What to produce: Quote only the lines from the top of the listing below down to and including the line with "MIC pin OUT: D3 -> D0".

Data records:
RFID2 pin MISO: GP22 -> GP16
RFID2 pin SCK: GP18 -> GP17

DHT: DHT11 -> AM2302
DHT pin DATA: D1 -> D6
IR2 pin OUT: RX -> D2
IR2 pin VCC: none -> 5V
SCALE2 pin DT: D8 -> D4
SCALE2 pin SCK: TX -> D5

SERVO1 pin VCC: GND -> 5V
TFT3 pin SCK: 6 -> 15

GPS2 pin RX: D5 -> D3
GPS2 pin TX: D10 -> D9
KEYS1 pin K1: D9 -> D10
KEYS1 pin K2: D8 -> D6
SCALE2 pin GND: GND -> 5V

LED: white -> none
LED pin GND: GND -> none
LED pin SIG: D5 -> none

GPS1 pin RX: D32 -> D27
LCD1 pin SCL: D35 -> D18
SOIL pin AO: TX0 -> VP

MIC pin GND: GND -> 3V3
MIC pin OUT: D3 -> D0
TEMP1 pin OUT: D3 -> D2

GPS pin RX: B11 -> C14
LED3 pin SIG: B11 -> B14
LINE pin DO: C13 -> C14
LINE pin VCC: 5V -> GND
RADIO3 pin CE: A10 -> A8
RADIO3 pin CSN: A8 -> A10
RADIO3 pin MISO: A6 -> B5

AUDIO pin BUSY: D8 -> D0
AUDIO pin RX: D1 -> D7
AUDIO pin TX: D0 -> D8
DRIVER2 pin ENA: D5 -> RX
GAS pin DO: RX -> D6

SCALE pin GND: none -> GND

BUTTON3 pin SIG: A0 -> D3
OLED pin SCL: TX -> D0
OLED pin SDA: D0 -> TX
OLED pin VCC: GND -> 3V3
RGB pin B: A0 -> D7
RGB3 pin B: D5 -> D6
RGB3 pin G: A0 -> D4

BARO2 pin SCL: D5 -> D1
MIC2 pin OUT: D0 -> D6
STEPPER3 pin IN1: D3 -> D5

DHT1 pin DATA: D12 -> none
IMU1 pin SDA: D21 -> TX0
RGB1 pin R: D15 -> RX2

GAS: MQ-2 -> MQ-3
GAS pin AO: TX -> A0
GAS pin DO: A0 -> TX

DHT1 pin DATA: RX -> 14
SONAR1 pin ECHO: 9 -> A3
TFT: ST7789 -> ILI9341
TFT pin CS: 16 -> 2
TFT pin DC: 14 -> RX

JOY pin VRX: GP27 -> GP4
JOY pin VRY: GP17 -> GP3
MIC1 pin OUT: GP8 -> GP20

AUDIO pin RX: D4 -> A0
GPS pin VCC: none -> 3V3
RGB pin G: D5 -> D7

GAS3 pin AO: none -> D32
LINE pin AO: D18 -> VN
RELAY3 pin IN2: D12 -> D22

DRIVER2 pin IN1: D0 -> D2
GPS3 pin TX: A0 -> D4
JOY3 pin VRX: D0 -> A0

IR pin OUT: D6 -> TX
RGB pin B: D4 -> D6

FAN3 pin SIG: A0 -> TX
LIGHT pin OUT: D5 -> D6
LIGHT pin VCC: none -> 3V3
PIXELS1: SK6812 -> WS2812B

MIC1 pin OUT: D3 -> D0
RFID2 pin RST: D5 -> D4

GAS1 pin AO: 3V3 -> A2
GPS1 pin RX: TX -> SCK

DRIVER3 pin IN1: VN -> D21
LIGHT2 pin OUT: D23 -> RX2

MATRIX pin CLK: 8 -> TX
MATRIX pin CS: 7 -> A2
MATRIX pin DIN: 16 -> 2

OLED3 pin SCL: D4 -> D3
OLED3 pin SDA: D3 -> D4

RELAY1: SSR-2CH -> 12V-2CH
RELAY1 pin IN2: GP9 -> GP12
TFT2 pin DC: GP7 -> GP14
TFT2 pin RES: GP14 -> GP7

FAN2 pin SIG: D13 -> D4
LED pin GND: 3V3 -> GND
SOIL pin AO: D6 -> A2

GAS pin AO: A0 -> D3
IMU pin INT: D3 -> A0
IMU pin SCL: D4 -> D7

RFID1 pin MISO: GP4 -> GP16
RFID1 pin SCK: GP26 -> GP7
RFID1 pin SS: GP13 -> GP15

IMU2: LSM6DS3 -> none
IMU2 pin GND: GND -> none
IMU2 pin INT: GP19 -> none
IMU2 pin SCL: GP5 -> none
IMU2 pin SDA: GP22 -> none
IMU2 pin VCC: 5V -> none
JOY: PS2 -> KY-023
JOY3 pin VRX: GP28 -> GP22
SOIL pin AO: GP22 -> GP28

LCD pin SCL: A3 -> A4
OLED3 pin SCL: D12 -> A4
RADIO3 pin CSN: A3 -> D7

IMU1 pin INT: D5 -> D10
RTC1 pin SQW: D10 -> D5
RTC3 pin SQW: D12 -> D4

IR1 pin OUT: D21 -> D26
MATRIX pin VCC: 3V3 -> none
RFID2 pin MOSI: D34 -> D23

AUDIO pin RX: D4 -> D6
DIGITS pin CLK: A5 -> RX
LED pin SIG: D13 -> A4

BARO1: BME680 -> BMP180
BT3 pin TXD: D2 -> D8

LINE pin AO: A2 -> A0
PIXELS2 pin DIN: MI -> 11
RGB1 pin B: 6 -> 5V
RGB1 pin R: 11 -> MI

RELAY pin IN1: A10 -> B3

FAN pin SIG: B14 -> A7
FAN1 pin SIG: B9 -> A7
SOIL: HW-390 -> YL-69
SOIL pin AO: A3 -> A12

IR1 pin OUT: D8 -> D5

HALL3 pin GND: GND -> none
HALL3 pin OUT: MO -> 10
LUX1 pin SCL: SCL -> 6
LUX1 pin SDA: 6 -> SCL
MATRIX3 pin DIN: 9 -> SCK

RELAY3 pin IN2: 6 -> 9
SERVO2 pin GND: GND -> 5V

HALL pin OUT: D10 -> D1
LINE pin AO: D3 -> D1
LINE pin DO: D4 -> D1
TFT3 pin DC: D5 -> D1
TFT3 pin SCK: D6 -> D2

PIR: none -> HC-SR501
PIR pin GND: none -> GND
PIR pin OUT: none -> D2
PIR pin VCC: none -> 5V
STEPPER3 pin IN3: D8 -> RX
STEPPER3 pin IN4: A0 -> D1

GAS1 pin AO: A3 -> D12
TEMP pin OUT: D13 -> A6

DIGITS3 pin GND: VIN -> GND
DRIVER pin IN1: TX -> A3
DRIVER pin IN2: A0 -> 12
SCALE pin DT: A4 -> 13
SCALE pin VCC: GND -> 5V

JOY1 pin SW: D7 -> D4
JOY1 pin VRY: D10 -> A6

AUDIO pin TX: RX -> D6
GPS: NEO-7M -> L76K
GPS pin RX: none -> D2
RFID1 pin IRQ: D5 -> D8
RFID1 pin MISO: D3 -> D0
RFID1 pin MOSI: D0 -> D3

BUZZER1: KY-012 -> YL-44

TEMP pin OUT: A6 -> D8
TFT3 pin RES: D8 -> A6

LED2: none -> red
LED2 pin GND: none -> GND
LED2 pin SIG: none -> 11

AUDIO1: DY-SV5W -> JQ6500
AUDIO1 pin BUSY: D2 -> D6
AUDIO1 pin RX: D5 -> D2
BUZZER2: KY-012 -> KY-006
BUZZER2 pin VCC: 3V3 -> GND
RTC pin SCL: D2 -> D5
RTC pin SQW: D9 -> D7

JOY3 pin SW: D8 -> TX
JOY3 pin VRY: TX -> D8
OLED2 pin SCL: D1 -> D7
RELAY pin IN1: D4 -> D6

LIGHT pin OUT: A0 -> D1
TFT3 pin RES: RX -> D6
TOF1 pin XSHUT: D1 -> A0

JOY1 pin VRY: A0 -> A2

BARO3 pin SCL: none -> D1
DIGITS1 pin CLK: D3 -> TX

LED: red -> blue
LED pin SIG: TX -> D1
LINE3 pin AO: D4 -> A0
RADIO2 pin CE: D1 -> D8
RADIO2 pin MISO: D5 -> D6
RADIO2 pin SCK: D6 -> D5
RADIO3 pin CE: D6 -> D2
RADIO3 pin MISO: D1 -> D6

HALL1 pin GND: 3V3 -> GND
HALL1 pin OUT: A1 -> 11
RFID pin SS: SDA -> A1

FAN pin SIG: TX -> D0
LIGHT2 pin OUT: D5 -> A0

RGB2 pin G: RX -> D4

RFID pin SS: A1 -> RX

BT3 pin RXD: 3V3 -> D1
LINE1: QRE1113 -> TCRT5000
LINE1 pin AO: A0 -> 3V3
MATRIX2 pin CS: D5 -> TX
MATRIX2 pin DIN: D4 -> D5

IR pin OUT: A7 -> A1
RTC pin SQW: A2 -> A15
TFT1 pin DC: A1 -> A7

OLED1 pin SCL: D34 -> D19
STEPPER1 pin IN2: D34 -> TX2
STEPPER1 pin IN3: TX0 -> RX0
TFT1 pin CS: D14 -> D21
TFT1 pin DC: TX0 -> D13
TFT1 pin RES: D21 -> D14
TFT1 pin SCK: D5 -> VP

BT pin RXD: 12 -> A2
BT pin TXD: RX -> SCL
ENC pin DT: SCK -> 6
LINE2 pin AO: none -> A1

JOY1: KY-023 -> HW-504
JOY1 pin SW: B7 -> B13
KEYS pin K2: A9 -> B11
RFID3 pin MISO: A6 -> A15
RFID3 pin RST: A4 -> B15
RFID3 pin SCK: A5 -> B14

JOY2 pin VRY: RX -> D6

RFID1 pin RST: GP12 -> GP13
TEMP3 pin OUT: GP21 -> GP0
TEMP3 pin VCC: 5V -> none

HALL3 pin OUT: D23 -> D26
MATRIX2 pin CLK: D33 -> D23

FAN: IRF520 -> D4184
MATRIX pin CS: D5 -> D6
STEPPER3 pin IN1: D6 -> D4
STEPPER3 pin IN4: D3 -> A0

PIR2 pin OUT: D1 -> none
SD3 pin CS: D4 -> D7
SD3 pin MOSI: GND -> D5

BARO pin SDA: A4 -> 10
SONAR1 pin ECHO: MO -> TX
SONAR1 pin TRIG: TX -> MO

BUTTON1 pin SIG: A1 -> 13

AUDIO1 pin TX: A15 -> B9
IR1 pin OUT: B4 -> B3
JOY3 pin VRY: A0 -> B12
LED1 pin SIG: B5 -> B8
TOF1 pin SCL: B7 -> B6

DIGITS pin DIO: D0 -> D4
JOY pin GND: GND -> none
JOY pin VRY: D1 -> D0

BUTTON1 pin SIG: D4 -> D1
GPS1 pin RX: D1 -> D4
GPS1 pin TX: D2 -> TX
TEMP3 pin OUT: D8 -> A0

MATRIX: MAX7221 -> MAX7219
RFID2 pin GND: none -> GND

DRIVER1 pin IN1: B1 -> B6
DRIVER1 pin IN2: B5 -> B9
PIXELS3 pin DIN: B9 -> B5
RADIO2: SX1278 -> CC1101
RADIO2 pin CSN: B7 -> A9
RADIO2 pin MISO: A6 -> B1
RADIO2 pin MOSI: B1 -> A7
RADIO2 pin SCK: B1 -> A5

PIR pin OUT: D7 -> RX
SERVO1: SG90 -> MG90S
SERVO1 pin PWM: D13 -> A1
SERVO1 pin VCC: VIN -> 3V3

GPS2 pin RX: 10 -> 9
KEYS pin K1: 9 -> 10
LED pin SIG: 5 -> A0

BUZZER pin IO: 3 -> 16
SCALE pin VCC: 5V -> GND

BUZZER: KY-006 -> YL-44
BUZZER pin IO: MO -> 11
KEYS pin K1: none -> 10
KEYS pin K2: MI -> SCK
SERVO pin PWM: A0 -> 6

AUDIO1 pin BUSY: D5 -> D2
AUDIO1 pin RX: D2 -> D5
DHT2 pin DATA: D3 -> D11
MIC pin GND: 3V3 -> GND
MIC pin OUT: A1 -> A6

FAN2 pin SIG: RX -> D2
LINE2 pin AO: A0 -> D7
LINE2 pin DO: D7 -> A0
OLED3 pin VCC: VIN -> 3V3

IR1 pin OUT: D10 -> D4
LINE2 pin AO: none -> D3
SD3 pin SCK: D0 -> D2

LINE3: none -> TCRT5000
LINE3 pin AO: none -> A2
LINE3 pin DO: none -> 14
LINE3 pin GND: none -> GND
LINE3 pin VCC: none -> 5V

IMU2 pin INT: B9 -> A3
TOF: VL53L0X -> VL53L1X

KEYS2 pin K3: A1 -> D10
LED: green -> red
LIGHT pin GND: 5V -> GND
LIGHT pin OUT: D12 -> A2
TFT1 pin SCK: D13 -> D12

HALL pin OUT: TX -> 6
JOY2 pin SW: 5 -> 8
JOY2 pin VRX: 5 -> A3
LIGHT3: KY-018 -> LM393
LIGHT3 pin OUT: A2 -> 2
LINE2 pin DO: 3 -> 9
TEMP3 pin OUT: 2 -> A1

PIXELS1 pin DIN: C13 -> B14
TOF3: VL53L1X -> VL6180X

Exercise answer:
RFID2 pin MISO: GP22 -> GP16
RFID2 pin SCK: GP18 -> GP17

DHT: DHT11 -> AM2302
DHT pin DATA: D1 -> D6
IR2 pin OUT: RX -> D2
IR2 pin VCC: none -> 5V
SCALE2 pin DT: D8 -> D4
SCALE2 pin SCK: TX -> D5

SERVO1 pin VCC: GND -> 5V
TFT3 pin SCK: 6 -> 15

GPS2 pin RX: D5 -> D3
GPS2 pin TX: D10 -> D9
KEYS1 pin K1: D9 -> D10
KEYS1 pin K2: D8 -> D6
SCALE2 pin GND: GND -> 5V

LED: white -> none
LED pin GND: GND -> none
LED pin SIG: D5 -> none

GPS1 pin RX: D32 -> D27
LCD1 pin SCL: D35 -> D18
SOIL pin AO: TX0 -> VP

MIC pin GND: GND -> 3V3
MIC pin OUT: D3 -> D0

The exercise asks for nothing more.